The entries are to be repeated exactly, with all pictures omitted.

(Dataset entries)
== Segment start ==
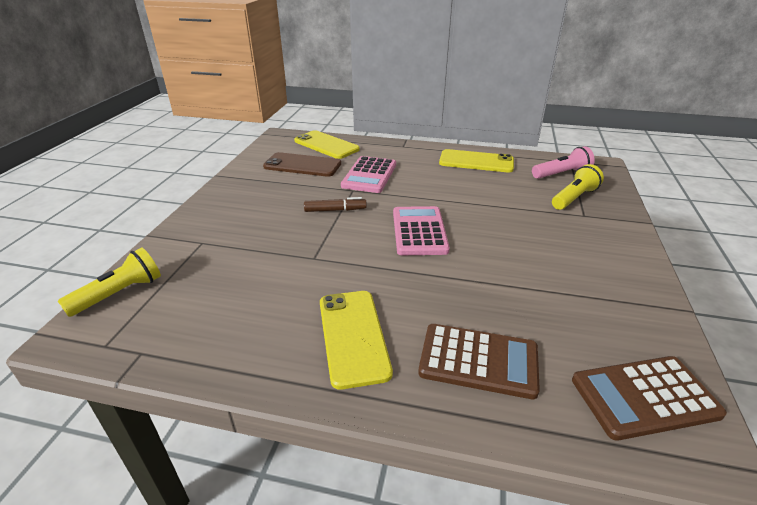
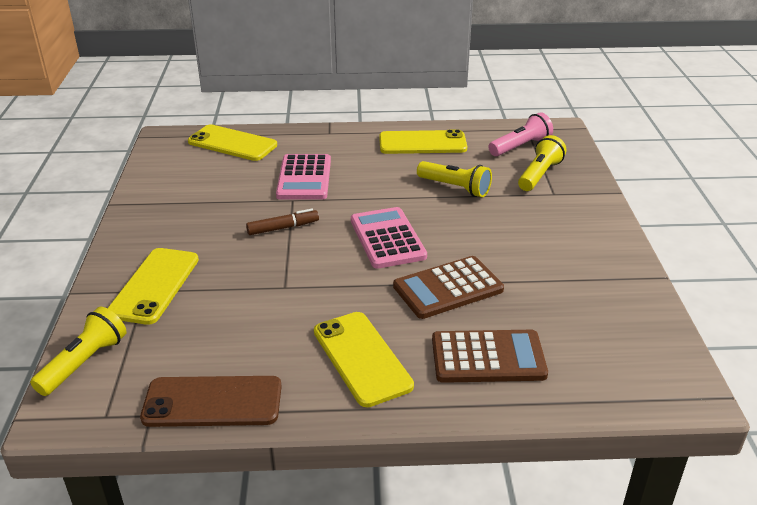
camera: 15 degrees left, 0 degrees up
(211, 240) = (154, 286): none -> yellow phone
(302, 165) = (215, 176): brown phone -> brown phone (213, 402)
(493, 199) = (455, 188): none -> yellow flashlight
(644, 397) = (635, 360): brown calculator -> brown calculator (448, 288)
== Segment end ==
RESULT BELOW –
camera: 15 degrees left, 0 degrees up
(211, 240) = (154, 286): none -> yellow phone
(302, 165) = (215, 176): brown phone -> brown phone (213, 402)
(493, 199) = (455, 188): none -> yellow flashlight
(644, 397) = (635, 360): brown calculator -> brown calculator (448, 288)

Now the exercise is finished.